EXERCISE DIRECTIONS:
Below this task are records; return each one exactly and omit its images.

DATA SHOWN:
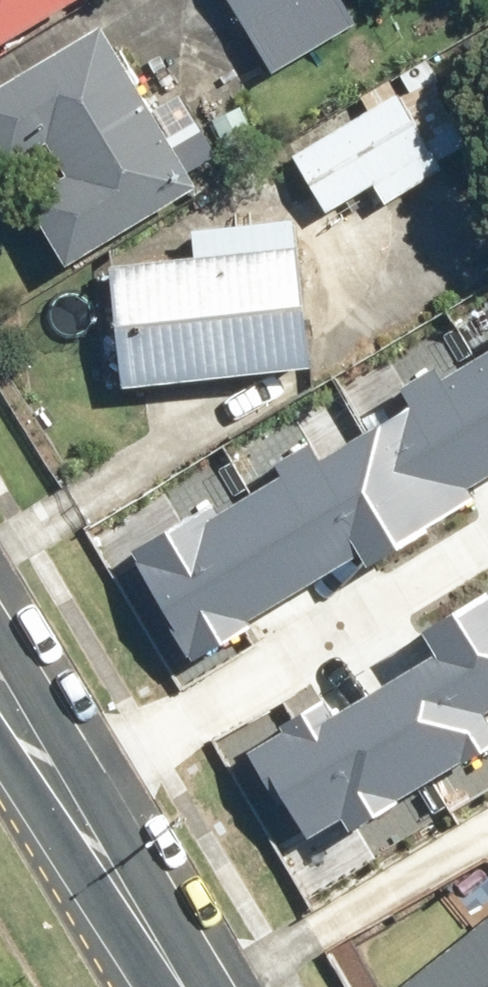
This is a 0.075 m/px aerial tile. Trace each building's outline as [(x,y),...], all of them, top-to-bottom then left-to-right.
[(2,52),(87,0),(0,0),(0,48),(2,52)] [(249,25),(291,0),(235,0),(249,25)] [(0,93),(0,145),(13,167),(58,139),(80,175),(33,204),(73,269),(205,187),(193,167),(224,149),(187,89),(159,106),(109,25),(0,93)] [(379,113),(304,155),(334,209),(383,181),(392,199),(476,151),(428,65),(371,98),(379,113)] [(304,220),(201,230),(204,257),(117,265),(129,389),(318,371),(304,220)] [(487,363),(487,343),(479,348),(487,363)] [(428,523),(484,490),(476,476),(487,469),(487,363),(479,348),(445,367),(440,359),(407,378),(417,396),(370,422),(428,523)] [(256,483),(310,578),(365,546),(371,556),(428,523),(370,422),(324,448),(315,433),(286,450),(293,463),(256,483)] [(136,539),(200,649),(257,616),(254,610),(310,578),(256,483),(219,504),(213,495),(136,539)] [(376,681),(429,770),(487,735),(487,588),(430,622),(441,642),(376,681)] [(287,723),(255,742),(306,829),(347,805),(353,815),(429,770),(376,681),(336,704),(328,691),(283,717),(287,723)] [(402,986),(487,986),(487,922),(402,986)]
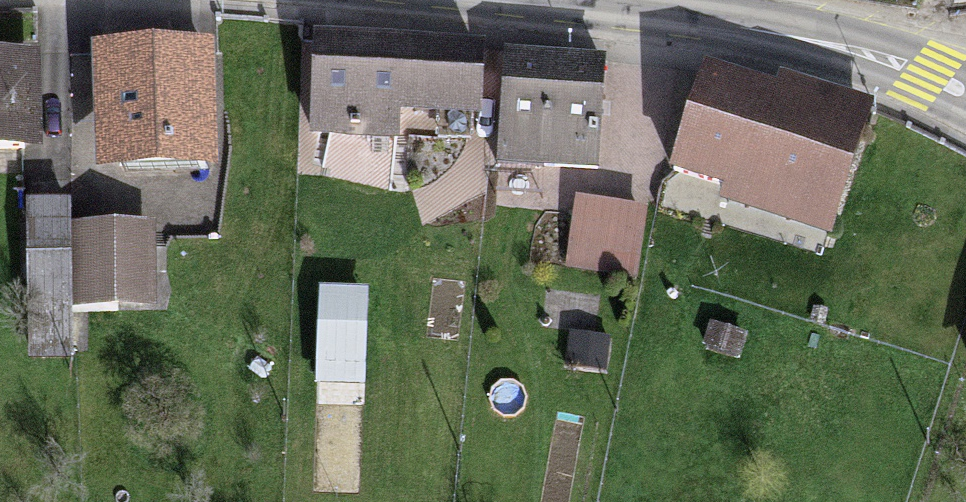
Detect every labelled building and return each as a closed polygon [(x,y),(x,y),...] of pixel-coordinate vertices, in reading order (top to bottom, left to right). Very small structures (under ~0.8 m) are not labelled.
[(489,136),(493,68),(322,58),(317,145),(395,149),(396,131),(489,136)] [(207,62),(98,66),(102,174),(211,170),(207,62)] [(601,77),(509,70),(502,170),(593,177),(601,77)] [(0,72),(0,157),(34,156),(32,72),(0,72)] [(862,131),(713,84),(678,192),(827,239),(862,131)] [(642,224),(579,215),(570,271),(633,280),(642,224)] [(71,220),(31,220),(31,362),(71,362),(71,220)] [(146,237),(80,239),(83,313),(148,311),(146,237)] [(358,310),(322,310),(323,375),(359,374),(358,310)]
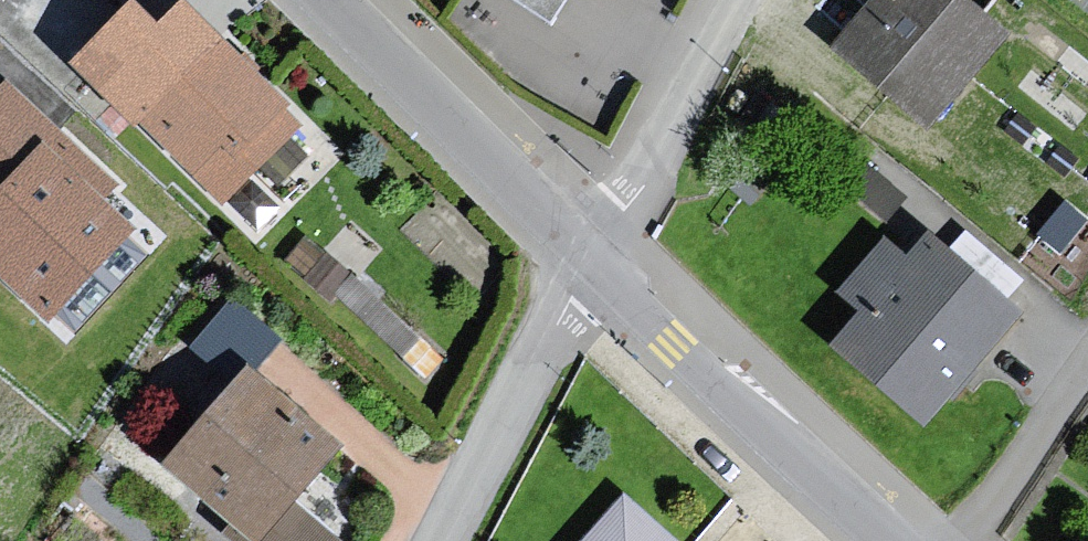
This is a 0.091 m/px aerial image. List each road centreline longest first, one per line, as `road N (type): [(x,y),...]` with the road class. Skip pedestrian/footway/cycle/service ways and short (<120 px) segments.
road 1 (residential): [(887,540),(672,344),(596,259)]
road 2 (residential): [(596,259),(336,0)]
road 3 (residential): [(444,540),(596,259)]
road 4 (residential): [(596,259),(736,0)]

THE COMPLETED TASK:
This is a 0.075 m/px aerial tile. Trace each building's outline as [(x,y),...], all of them, top-to-bottom then left-to-right.
[(2,52),(87,0),(0,0),(0,48),(2,52)] [(249,25),(291,0),(235,0),(249,25)] [(0,93),(0,145),(13,167),(58,139),(80,175),(33,204),(73,269),(205,187),(193,167),(224,149),(187,89),(159,106),(109,25),(0,93)] [(379,113),(304,155),(334,209),(383,181),(392,199),(476,151),(428,65),(371,98),(379,113)] [(304,220),(201,230),(204,257),(117,265),(129,389),(318,371),(304,220)] [(487,363),(487,343),(479,348),(487,363)] [(428,523),(484,490),(476,476),(487,469),(487,363),(479,348),(445,367),(440,359),(407,378),(417,396),(370,422),(428,523)] [(256,483),(310,578),(365,546),(371,556),(428,523),(370,422),(324,448),(315,433),(286,450),(293,463),(256,483)] [(136,539),(200,649),(257,616),(254,610),(310,578),(256,483),(219,504),(213,495),(136,539)] [(376,681),(429,770),(487,735),(487,588),(430,622),(441,642),(376,681)] [(287,723),(255,742),(306,829),(347,805),(353,815),(429,770),(376,681),(336,704),(328,691),(283,717),(287,723)] [(402,986),(487,986),(487,922),(402,986)]
Detect every labelled building and return each as a closed polygon [(x,y),(x,y),...] of pixel-coordinate vertices, in reading order (top to bottom, left to right). Very small structures (under ~0.8 m) are not labelled.
[(489,136),(493,68),(322,58),(317,145),(395,149),(396,131),(489,136)] [(207,62),(98,66),(102,174),(211,170),(207,62)] [(601,77),(509,70),(502,170),(593,177),(601,77)] [(0,72),(0,157),(34,156),(32,72),(0,72)] [(862,131),(713,84),(678,192),(827,239),(862,131)] [(642,224),(579,215),(570,271),(633,280),(642,224)] [(71,220),(31,220),(31,362),(71,362),(71,220)] [(146,237),(80,239),(83,313),(148,311),(146,237)] [(358,310),(322,310),(323,375),(359,374),(358,310)]
This is a 0.091 m/px aerial image. List each road centreline longest first, one per line, as `road N (type): [(x,y),...]` with the road class. Skip pedestrian/footway/cycle/service ways and short (<120 px) segments.
road 1 (residential): [(887,540),(672,344),(596,259)]
road 2 (residential): [(596,259),(336,0)]
road 3 (residential): [(444,540),(596,259)]
road 4 (residential): [(596,259),(736,0)]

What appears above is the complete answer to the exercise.